YOUR GOAL ▸
Tally the lines below that hold the string "none", and report the tally by itself.

RECORDS TO PROCESS ▸
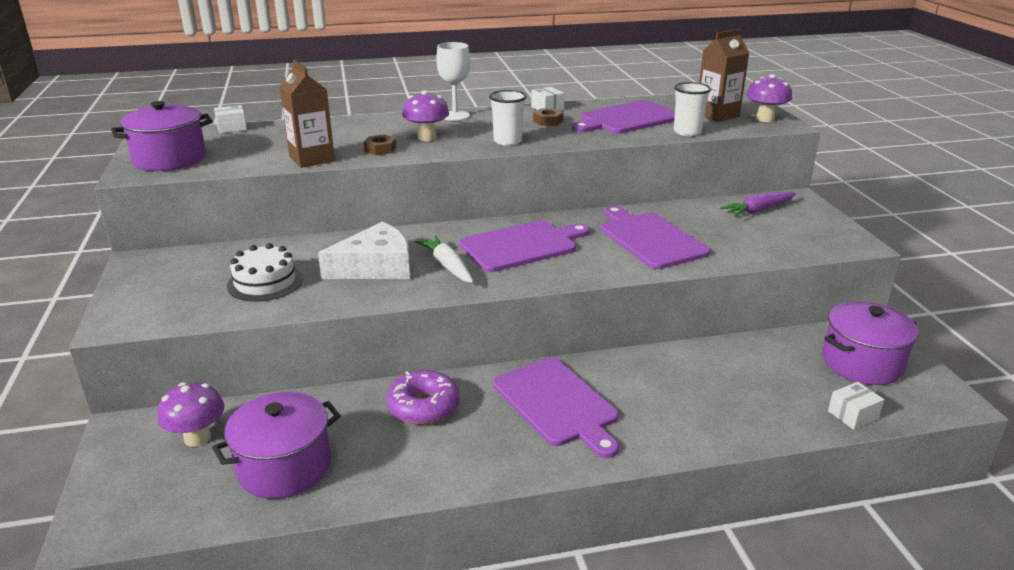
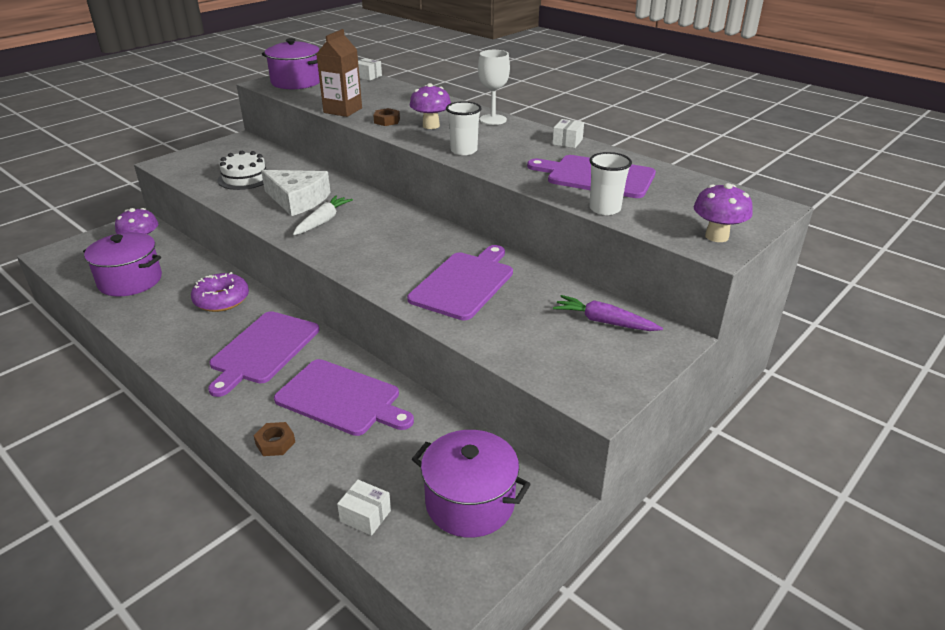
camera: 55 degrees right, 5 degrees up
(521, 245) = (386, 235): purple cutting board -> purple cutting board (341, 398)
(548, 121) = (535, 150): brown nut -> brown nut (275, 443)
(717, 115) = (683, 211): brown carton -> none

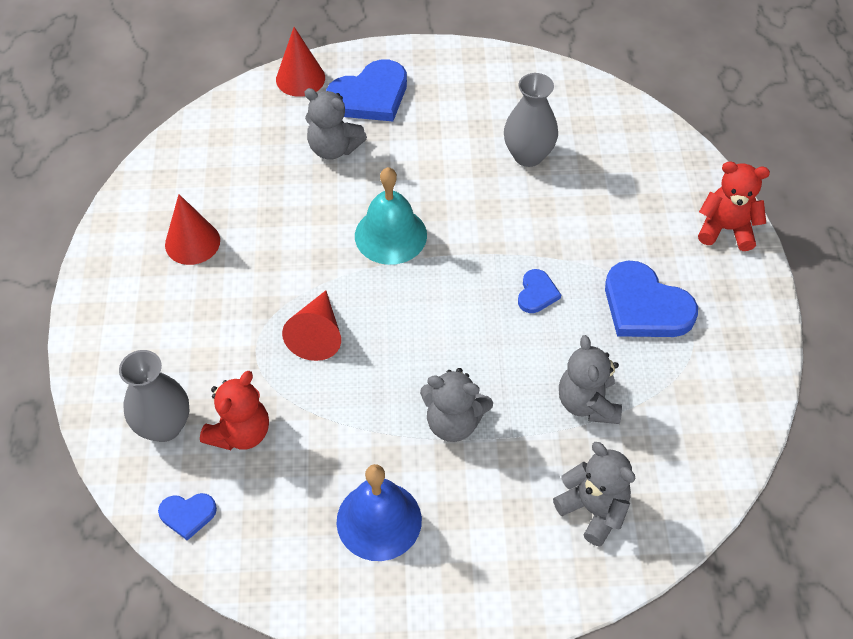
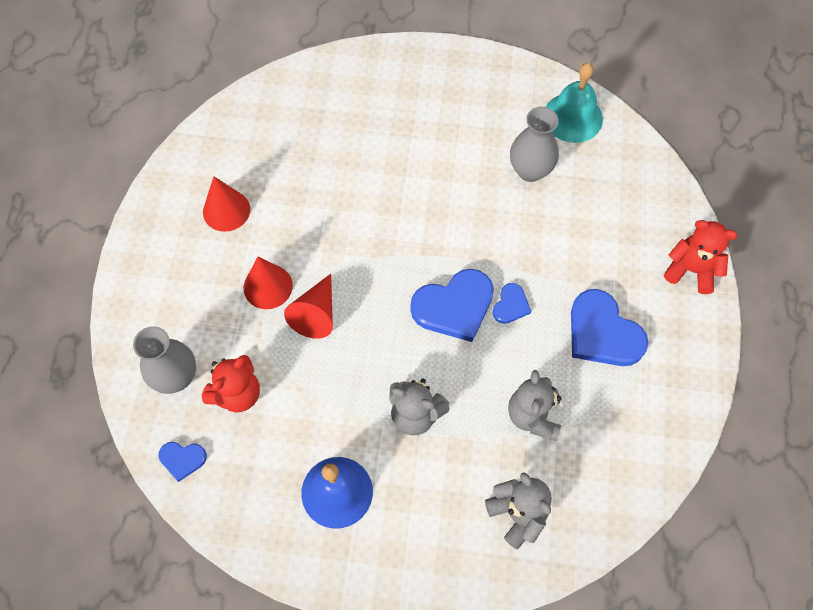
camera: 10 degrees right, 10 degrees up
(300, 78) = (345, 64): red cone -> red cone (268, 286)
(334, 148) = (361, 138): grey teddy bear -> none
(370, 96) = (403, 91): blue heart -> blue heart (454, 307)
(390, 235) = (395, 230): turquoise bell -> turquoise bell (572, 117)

SOLUTION ▸
2